Exercise prompt =>
Could you retype all of the entries exactly, without their pictures?

□ □ □ □ □ □ □

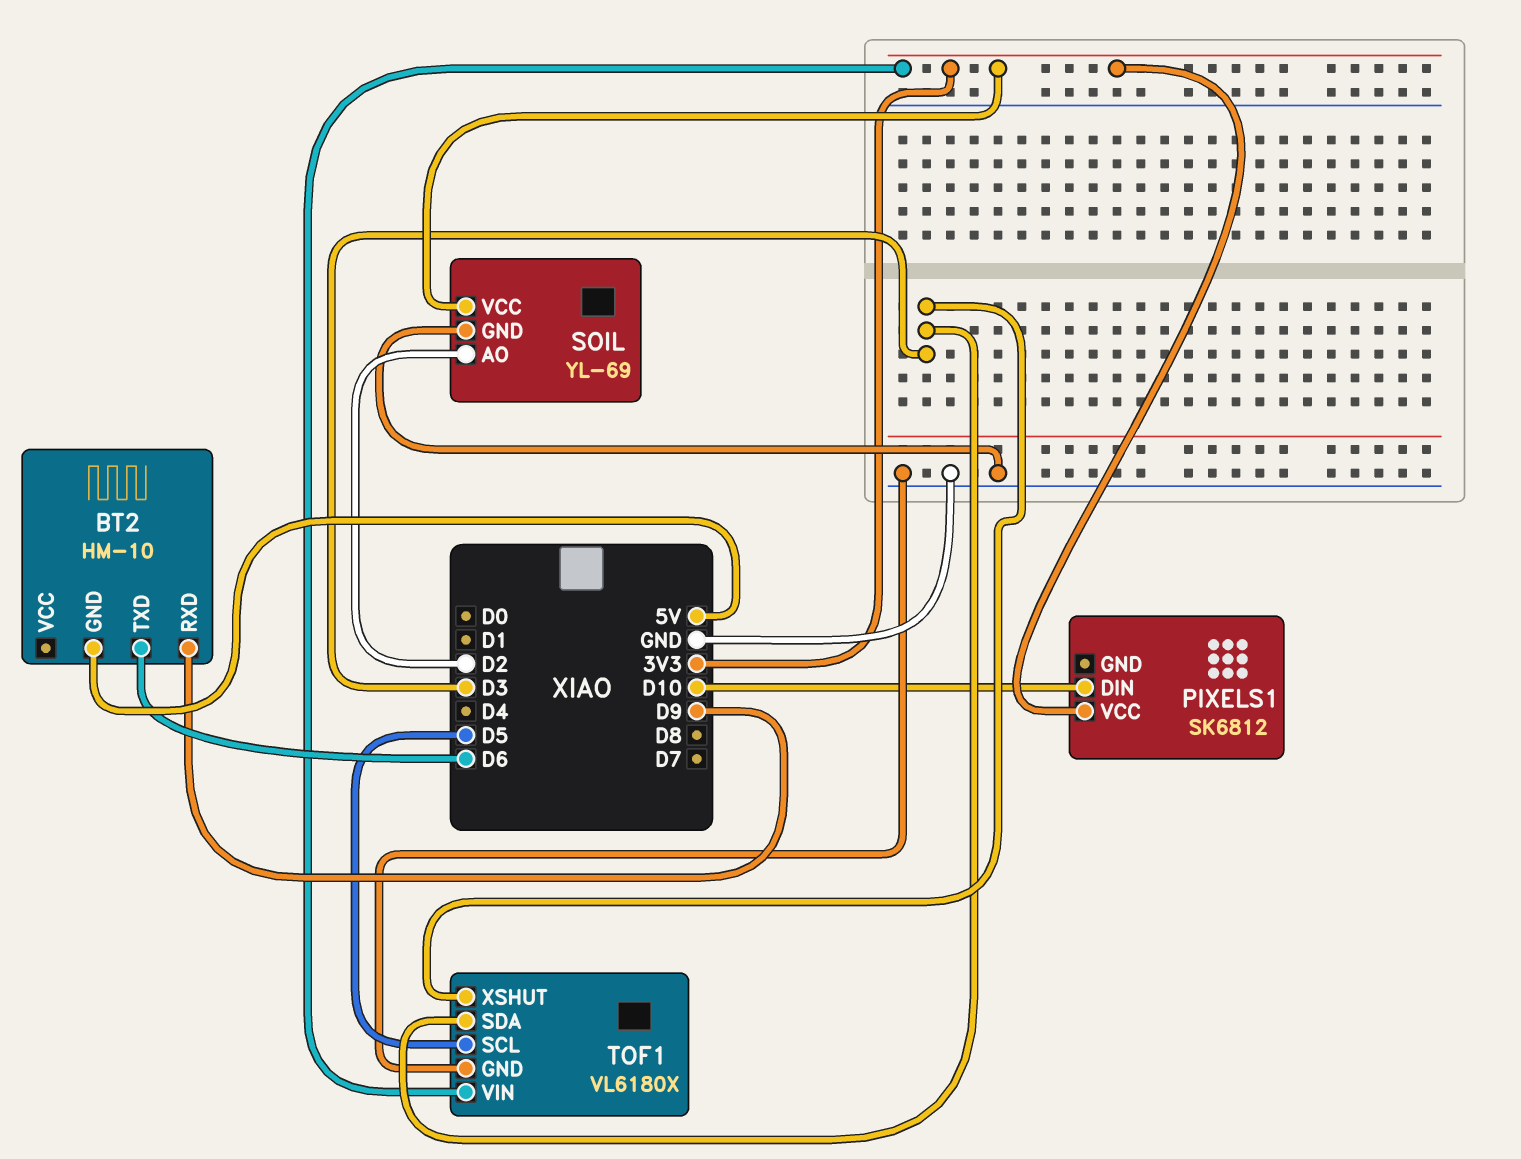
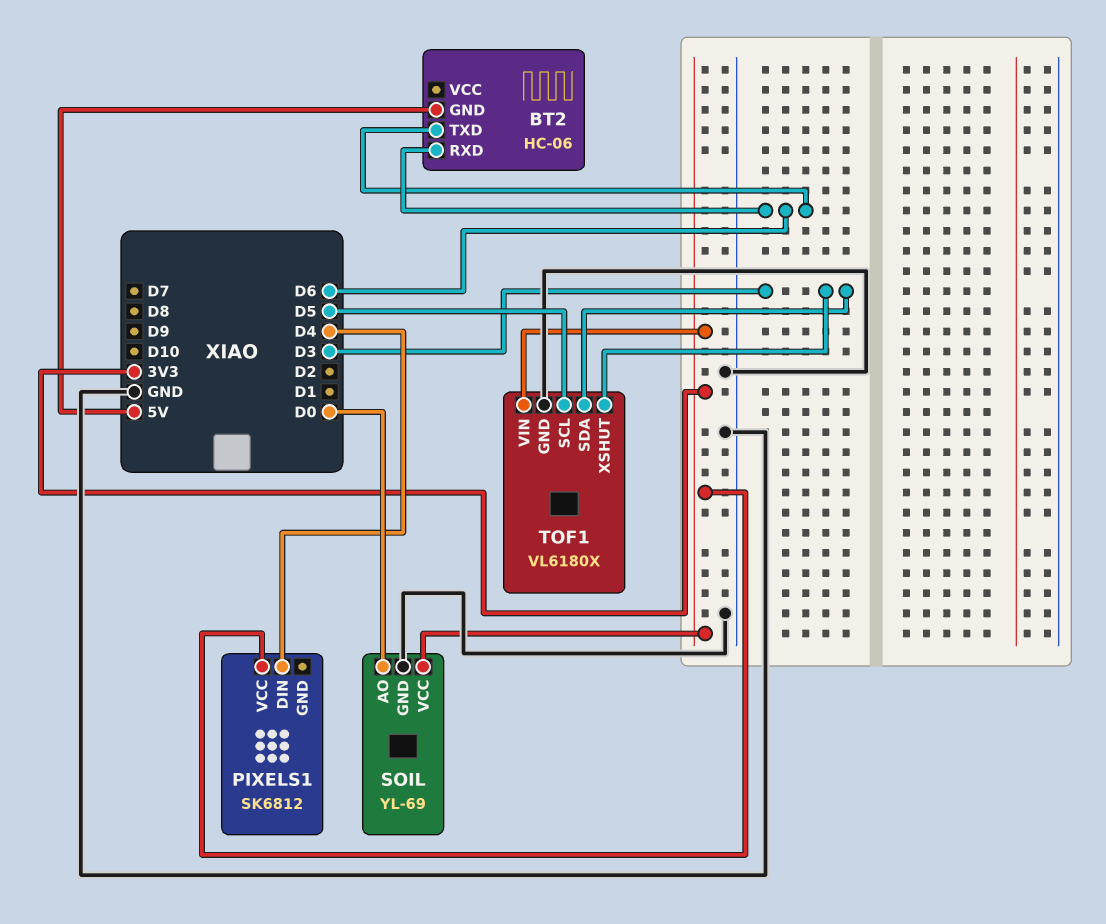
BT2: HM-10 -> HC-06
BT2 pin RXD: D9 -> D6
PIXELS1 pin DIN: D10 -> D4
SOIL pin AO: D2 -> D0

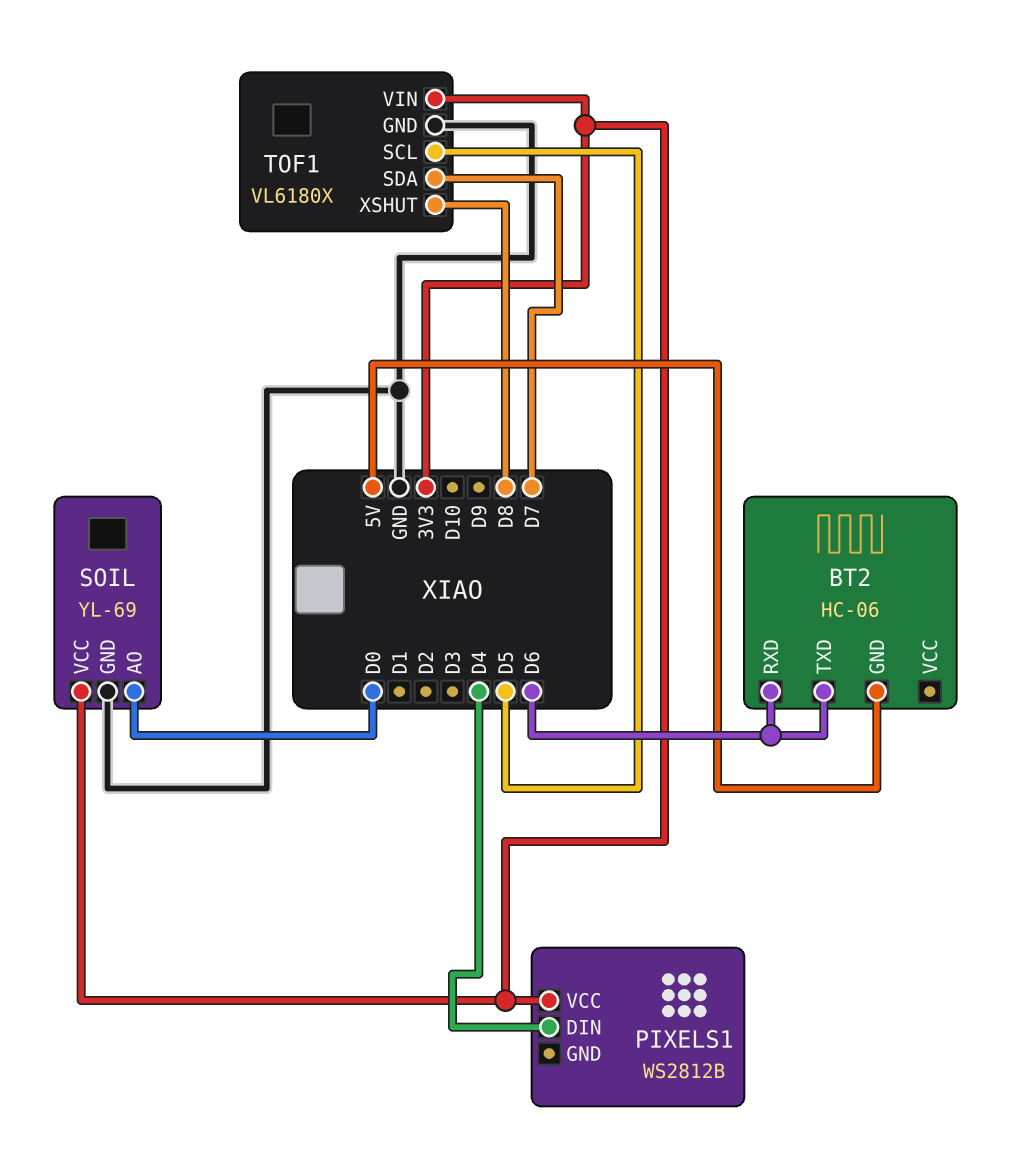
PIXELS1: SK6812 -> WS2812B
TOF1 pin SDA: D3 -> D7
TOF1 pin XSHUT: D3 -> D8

□ □ □ □ □ □ □

Response area =>
BT2: HM-10 -> HC-06
BT2 pin RXD: D9 -> D6
PIXELS1 pin DIN: D10 -> D4
SOIL pin AO: D2 -> D0

PIXELS1: SK6812 -> WS2812B
TOF1 pin SDA: D3 -> D7
TOF1 pin XSHUT: D3 -> D8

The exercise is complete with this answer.